*** Data records ***
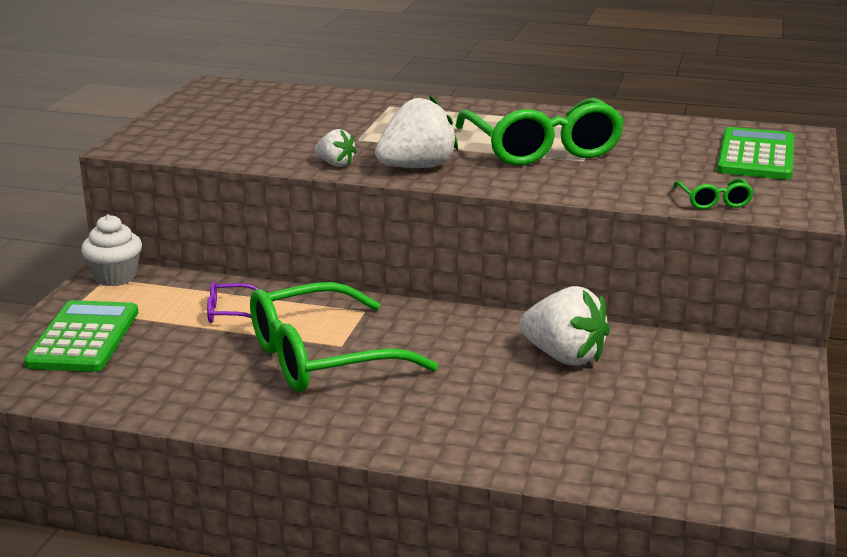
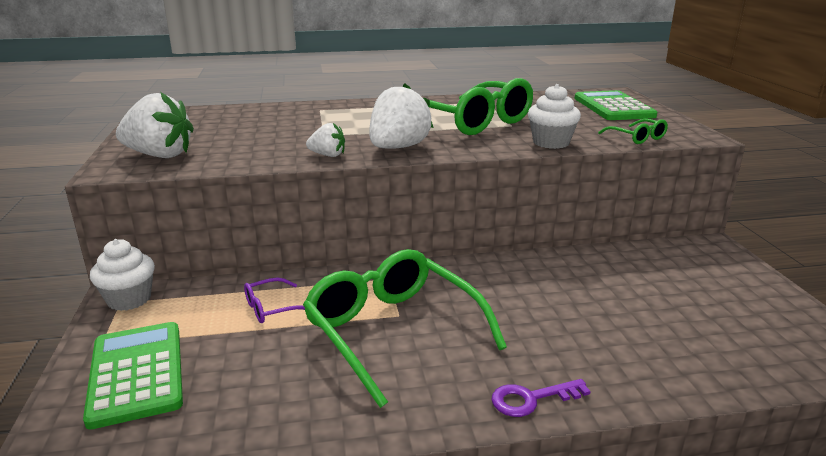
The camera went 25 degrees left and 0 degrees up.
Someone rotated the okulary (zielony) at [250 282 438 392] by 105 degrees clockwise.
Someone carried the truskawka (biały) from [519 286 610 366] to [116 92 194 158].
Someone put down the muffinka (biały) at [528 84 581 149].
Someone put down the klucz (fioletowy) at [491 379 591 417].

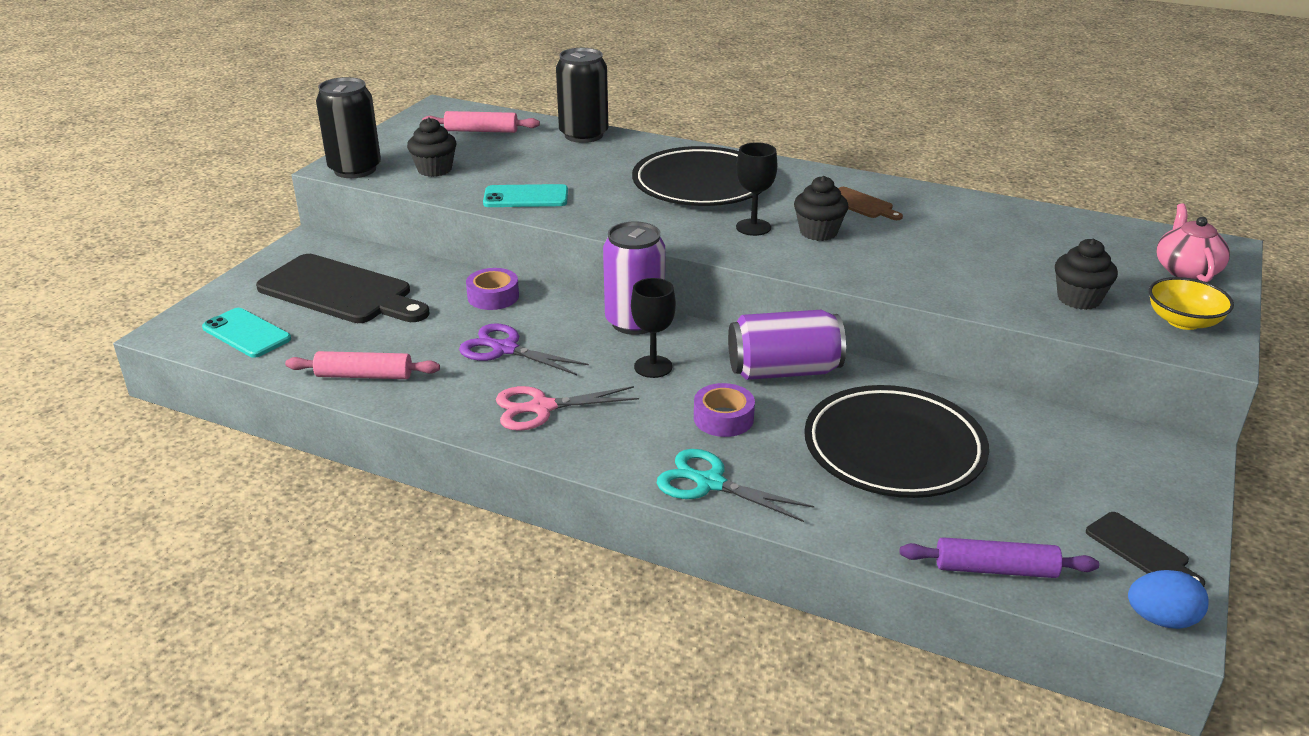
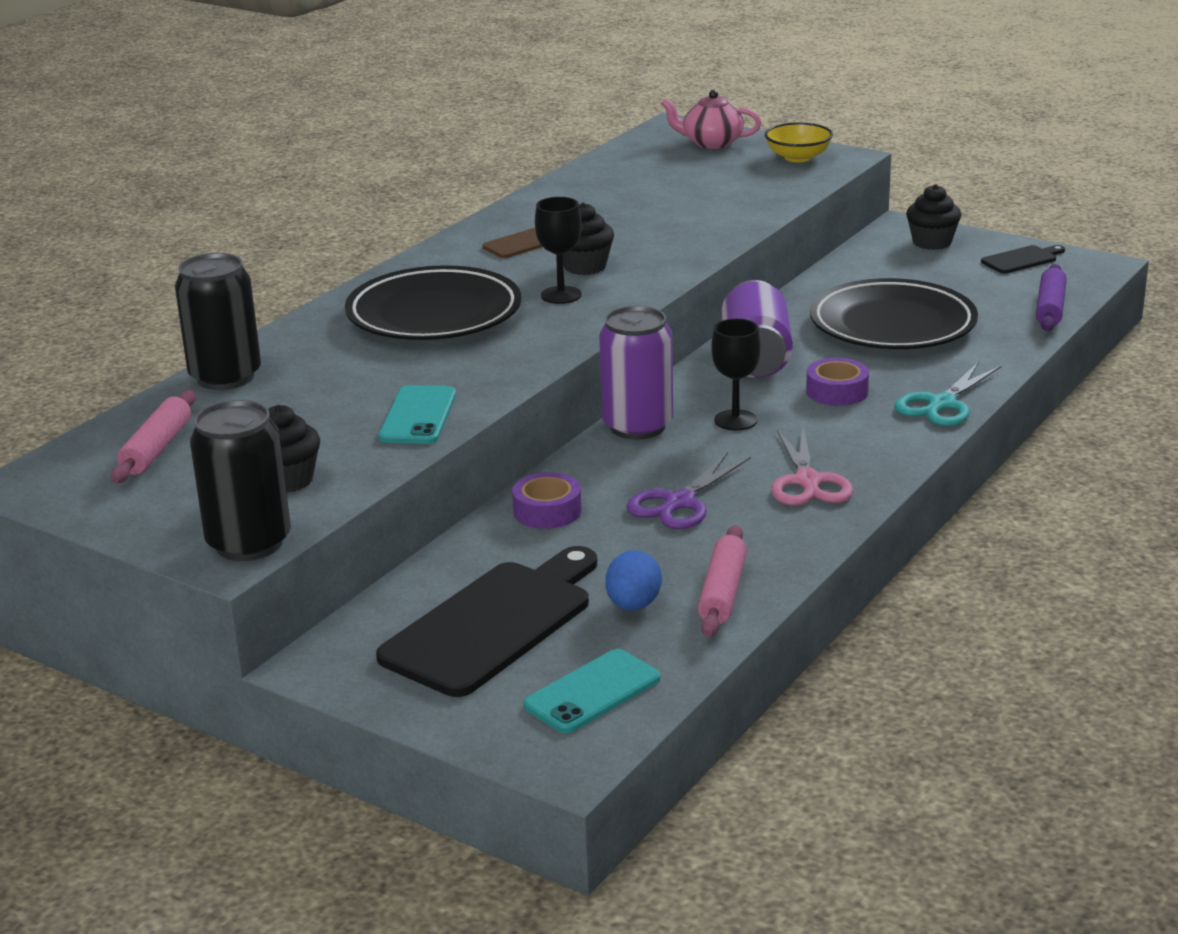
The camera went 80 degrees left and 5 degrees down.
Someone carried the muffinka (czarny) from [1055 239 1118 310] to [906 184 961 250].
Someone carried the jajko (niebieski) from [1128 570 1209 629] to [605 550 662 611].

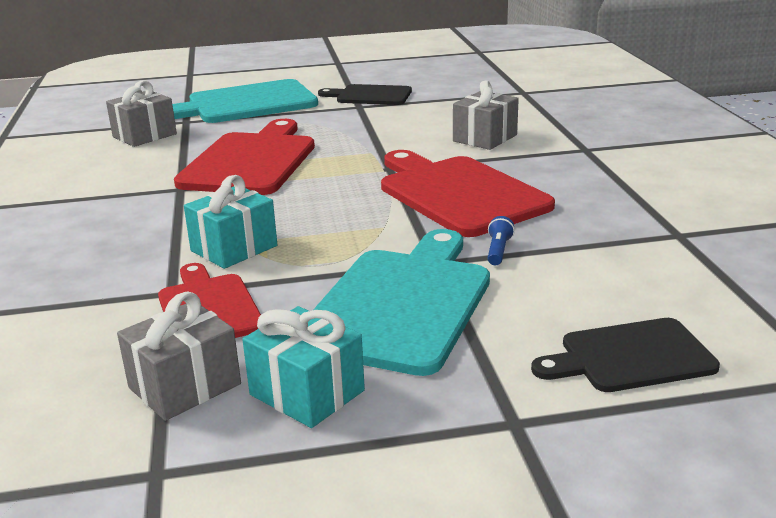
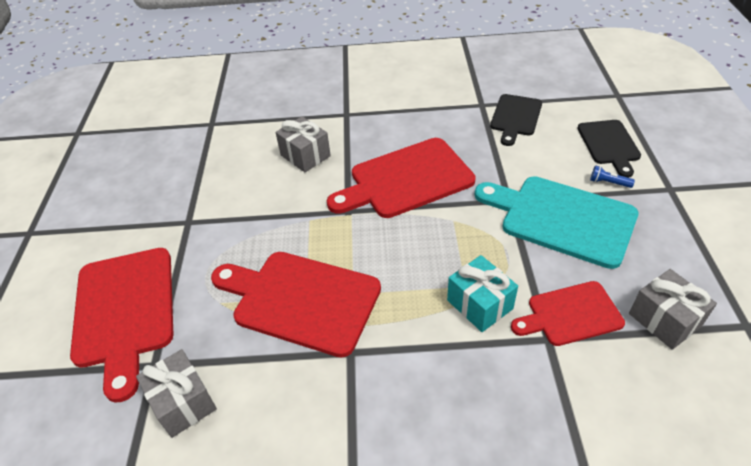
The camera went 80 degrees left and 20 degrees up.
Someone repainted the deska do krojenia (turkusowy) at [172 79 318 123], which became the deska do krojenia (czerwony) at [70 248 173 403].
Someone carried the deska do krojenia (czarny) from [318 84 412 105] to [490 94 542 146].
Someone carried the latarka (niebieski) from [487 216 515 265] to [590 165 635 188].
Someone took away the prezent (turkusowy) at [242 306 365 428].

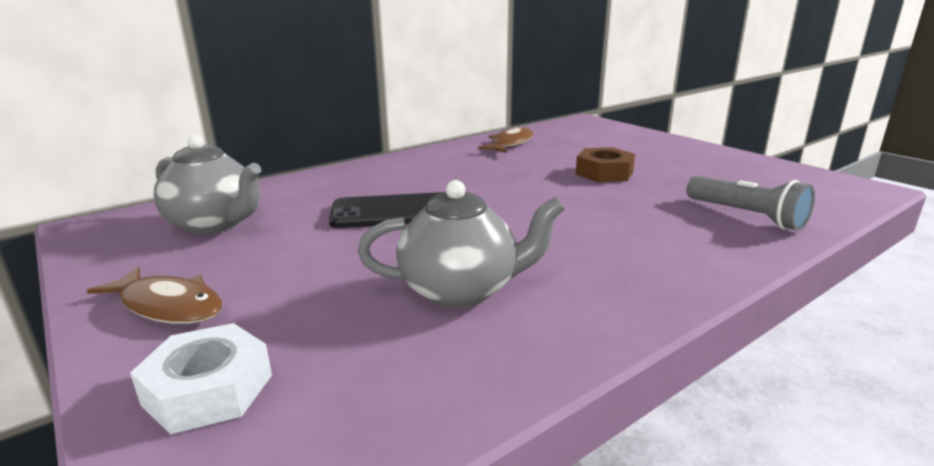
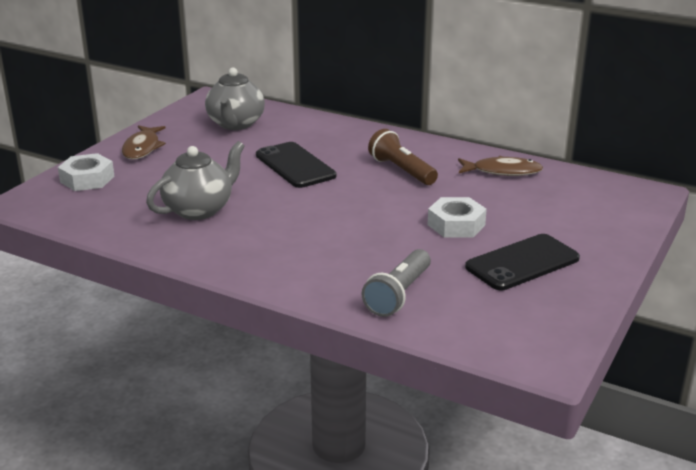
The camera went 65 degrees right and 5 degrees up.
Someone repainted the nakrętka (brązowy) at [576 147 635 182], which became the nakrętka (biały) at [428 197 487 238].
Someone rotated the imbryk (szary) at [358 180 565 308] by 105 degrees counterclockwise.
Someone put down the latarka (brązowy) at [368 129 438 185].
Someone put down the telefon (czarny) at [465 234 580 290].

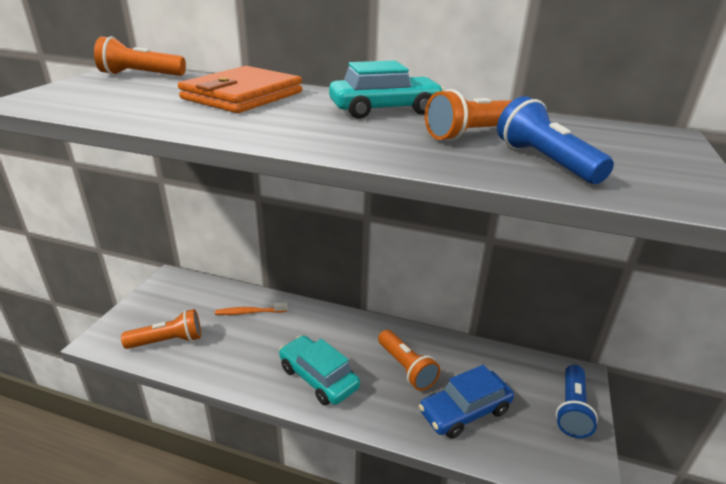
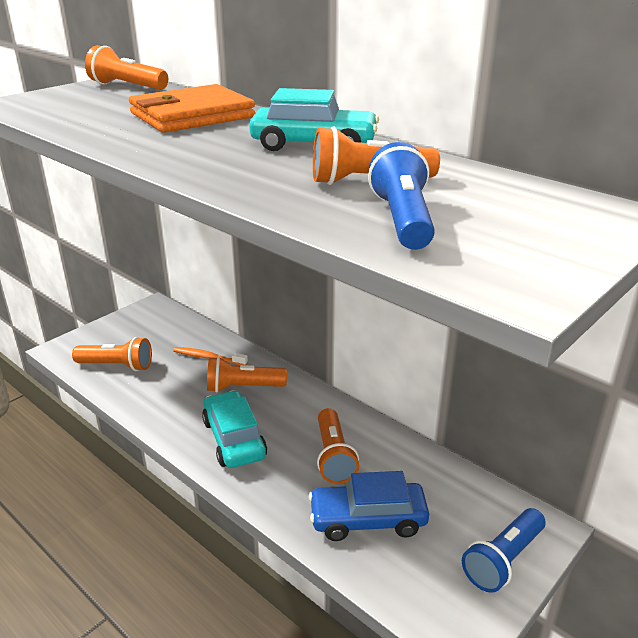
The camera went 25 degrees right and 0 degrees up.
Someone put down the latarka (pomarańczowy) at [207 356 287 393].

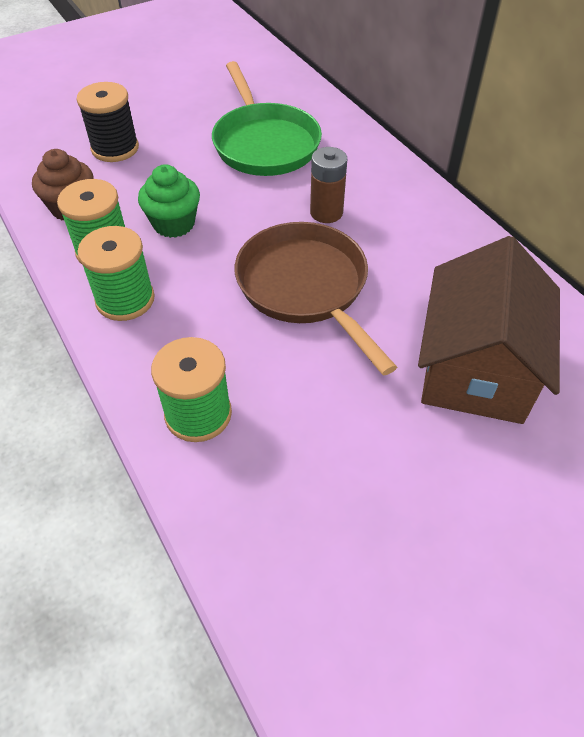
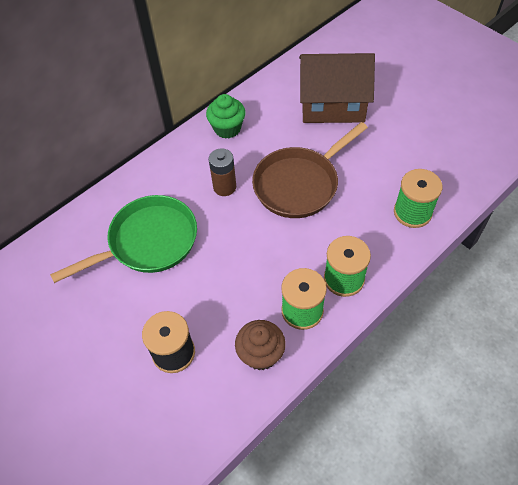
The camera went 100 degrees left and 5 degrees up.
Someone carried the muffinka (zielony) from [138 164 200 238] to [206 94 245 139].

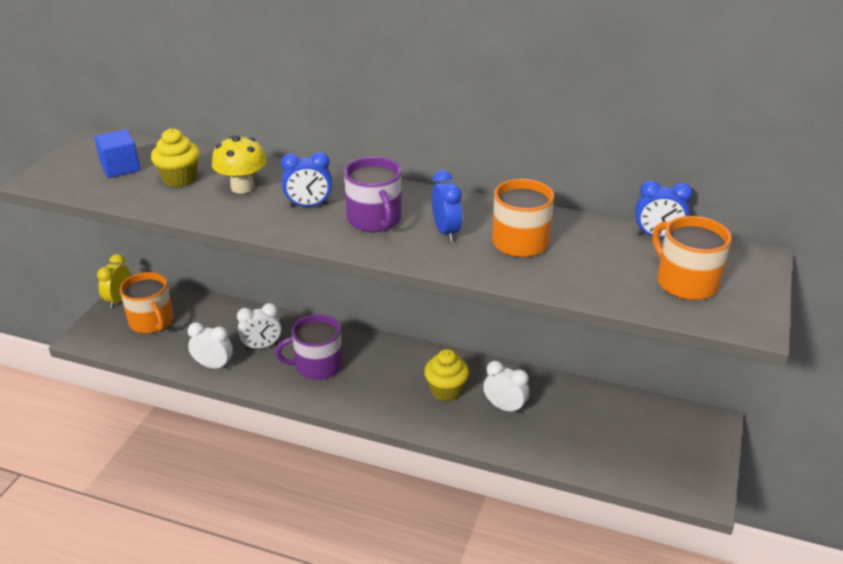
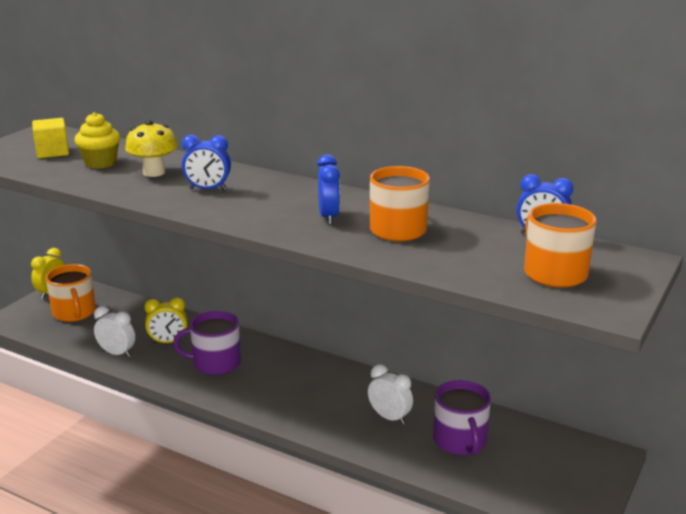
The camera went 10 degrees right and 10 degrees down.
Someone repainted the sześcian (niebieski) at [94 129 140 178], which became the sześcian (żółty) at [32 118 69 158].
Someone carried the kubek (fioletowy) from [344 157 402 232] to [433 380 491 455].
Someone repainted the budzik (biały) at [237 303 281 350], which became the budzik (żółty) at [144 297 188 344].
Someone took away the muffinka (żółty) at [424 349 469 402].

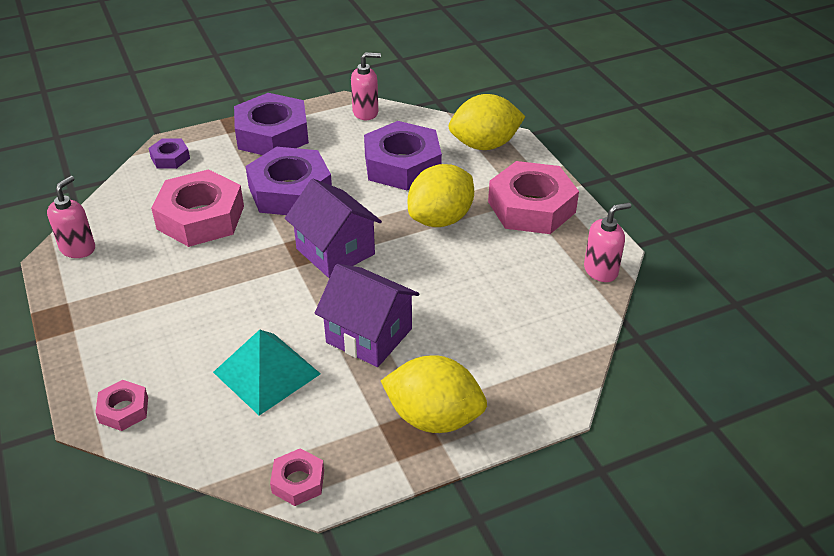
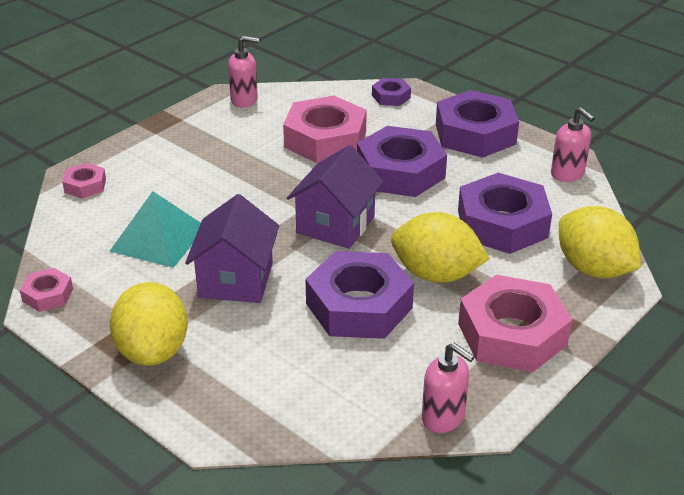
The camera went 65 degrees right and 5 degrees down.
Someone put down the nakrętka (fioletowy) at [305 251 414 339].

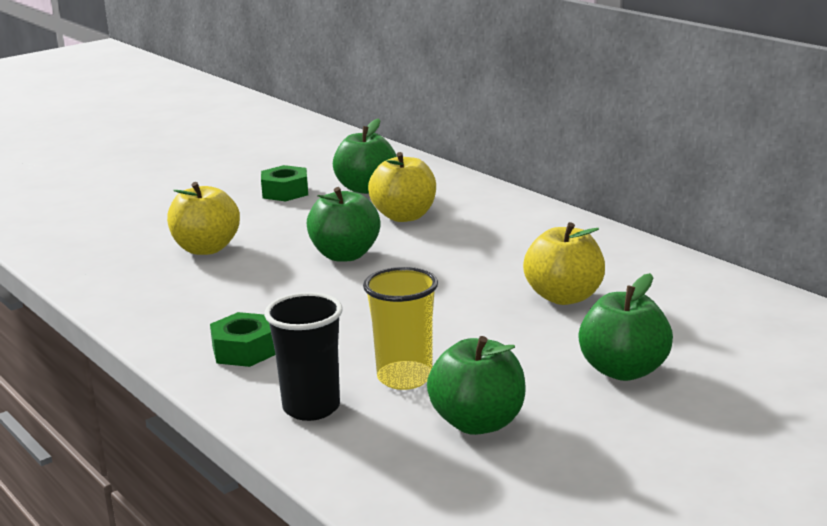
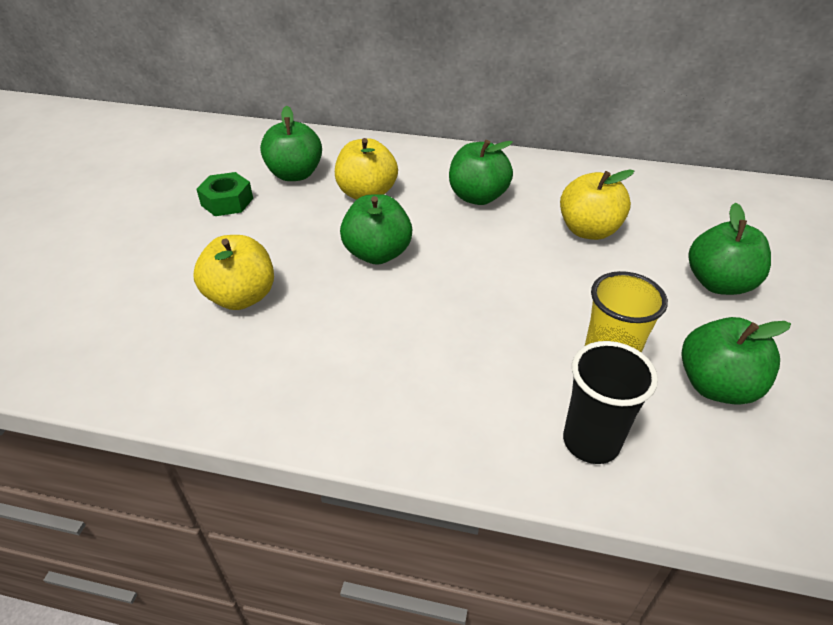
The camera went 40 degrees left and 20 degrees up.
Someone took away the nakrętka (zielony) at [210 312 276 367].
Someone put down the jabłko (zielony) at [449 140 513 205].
*** End of Data records ***
Task description »
Print the lines from the one holding "Someone rotated the okulary" through the last line of the records, word for word, and omit the pictures.

Response to the task »
Someone rotated the okulary (zielony) at [250 282 438 392] by 105 degrees clockwise.
Someone carried the truskawka (biały) from [519 286 610 366] to [116 92 194 158].
Someone put down the muffinka (biały) at [528 84 581 149].
Someone put down the klucz (fioletowy) at [491 379 591 417].

The camera went 80 degrees left and 5 degrees down.
Someone carried the muffinka (czarny) from [1055 239 1118 310] to [906 184 961 250].
Someone carried the jajko (niebieski) from [1128 570 1209 629] to [605 550 662 611].

The camera went 80 degrees left and 20 degrees up.
Someone repainted the deska do krojenia (turkusowy) at [172 79 318 123], which became the deska do krojenia (czerwony) at [70 248 173 403].
Someone carried the deska do krojenia (czarny) from [318 84 412 105] to [490 94 542 146].
Someone carried the latarka (niebieski) from [487 216 515 265] to [590 165 635 188].
Someone took away the prezent (turkusowy) at [242 306 365 428].

The camera went 65 degrees right and 5 degrees up.
Someone repainted the nakrętka (brązowy) at [576 147 635 182], which became the nakrętka (biały) at [428 197 487 238].
Someone rotated the imbryk (szary) at [358 180 565 308] by 105 degrees counterclockwise.
Someone put down the latarka (brązowy) at [368 129 438 185].
Someone put down the telefon (czarny) at [465 234 580 290].

The camera went 25 degrees right and 0 degrees up.
Someone put down the latarka (pomarańczowy) at [207 356 287 393].

The camera went 100 degrees left and 5 degrees up.
Someone carried the muffinka (zielony) from [138 164 200 238] to [206 94 245 139].

The camera went 10 degrees right and 10 degrees down.
Someone repainted the sześcian (niebieski) at [94 129 140 178], which became the sześcian (żółty) at [32 118 69 158].
Someone carried the kubek (fioletowy) from [344 157 402 232] to [433 380 491 455].
Someone repainted the budzik (biały) at [237 303 281 350], which became the budzik (żółty) at [144 297 188 344].
Someone took away the muffinka (żółty) at [424 349 469 402].

The camera went 65 degrees right and 5 degrees down.
Someone put down the nakrętka (fioletowy) at [305 251 414 339].

The camera went 40 degrees left and 20 degrees up.
Someone took away the nakrętka (zielony) at [210 312 276 367].
Someone put down the jabłko (zielony) at [449 140 513 205].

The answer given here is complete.